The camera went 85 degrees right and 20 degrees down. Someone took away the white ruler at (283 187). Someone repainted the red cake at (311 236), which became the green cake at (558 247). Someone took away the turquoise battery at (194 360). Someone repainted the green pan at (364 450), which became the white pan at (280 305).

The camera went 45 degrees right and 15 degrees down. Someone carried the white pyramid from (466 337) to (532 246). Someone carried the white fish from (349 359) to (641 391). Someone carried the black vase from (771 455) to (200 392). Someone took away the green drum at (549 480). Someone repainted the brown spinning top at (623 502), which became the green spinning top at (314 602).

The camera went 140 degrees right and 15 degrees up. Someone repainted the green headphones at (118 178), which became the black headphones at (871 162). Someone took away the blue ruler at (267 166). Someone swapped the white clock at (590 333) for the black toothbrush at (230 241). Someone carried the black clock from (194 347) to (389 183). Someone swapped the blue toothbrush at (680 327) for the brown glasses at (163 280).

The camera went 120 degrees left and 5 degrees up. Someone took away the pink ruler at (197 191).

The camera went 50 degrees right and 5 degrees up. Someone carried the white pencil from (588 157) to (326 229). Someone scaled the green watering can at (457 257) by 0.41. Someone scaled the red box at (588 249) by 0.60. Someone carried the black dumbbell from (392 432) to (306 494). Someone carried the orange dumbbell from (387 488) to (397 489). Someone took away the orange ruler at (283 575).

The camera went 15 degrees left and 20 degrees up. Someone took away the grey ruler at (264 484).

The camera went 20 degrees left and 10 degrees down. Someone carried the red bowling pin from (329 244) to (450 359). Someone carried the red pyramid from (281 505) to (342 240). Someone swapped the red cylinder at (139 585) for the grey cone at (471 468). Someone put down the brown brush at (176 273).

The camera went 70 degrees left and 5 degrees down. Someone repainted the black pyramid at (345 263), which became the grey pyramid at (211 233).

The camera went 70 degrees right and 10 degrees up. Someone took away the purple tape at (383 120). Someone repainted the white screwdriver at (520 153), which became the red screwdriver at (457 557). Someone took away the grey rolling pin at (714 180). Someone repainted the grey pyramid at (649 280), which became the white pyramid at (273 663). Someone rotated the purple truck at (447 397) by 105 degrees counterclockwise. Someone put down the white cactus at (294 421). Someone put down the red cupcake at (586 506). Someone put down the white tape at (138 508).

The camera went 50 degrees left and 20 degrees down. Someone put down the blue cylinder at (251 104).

EXERCISE. The task requires an exact copy of all the lines above.

RESULT BELOW.
The camera went 85 degrees right and 20 degrees down. Someone took away the white ruler at (283 187). Someone repainted the red cake at (311 236), which became the green cake at (558 247). Someone took away the turquoise battery at (194 360). Someone repainted the green pan at (364 450), which became the white pan at (280 305).

The camera went 45 degrees right and 15 degrees down. Someone carried the white pyramid from (466 337) to (532 246). Someone carried the white fish from (349 359) to (641 391). Someone carried the black vase from (771 455) to (200 392). Someone took away the green drum at (549 480). Someone repainted the brown spinning top at (623 502), which became the green spinning top at (314 602).

The camera went 140 degrees right and 15 degrees up. Someone repainted the green headphones at (118 178), which became the black headphones at (871 162). Someone took away the blue ruler at (267 166). Someone swapped the white clock at (590 333) for the black toothbrush at (230 241). Someone carried the black clock from (194 347) to (389 183). Someone swapped the blue toothbrush at (680 327) for the brown glasses at (163 280).

The camera went 120 degrees left and 5 degrees up. Someone took away the pink ruler at (197 191).

The camera went 50 degrees right and 5 degrees up. Someone carried the white pencil from (588 157) to (326 229). Someone scaled the green watering can at (457 257) by 0.41. Someone scaled the red box at (588 249) by 0.60. Someone carried the black dumbbell from (392 432) to (306 494). Someone carried the orange dumbbell from (387 488) to (397 489). Someone took away the orange ruler at (283 575).

The camera went 15 degrees left and 20 degrees up. Someone took away the grey ruler at (264 484).

The camera went 20 degrees left and 10 degrees down. Someone carried the red bowling pin from (329 244) to (450 359). Someone carried the red pyramid from (281 505) to (342 240). Someone swapped the red cylinder at (139 585) for the grey cone at (471 468). Someone put down the brown brush at (176 273).

The camera went 70 degrees left and 5 degrees down. Someone repainted the black pyramid at (345 263), which became the grey pyramid at (211 233).

The camera went 70 degrees right and 10 degrees up. Someone took away the purple tape at (383 120). Someone repainted the white screwdriver at (520 153), which became the red screwdriver at (457 557). Someone took away the grey rolling pin at (714 180). Someone repainted the grey pyramid at (649 280), which became the white pyramid at (273 663). Someone rotated the purple truck at (447 397) by 105 degrees counterclockwise. Someone put down the white cactus at (294 421). Someone put down the red cupcake at (586 506). Someone put down the white tape at (138 508).

The camera went 50 degrees left and 20 degrees down. Someone put down the blue cylinder at (251 104).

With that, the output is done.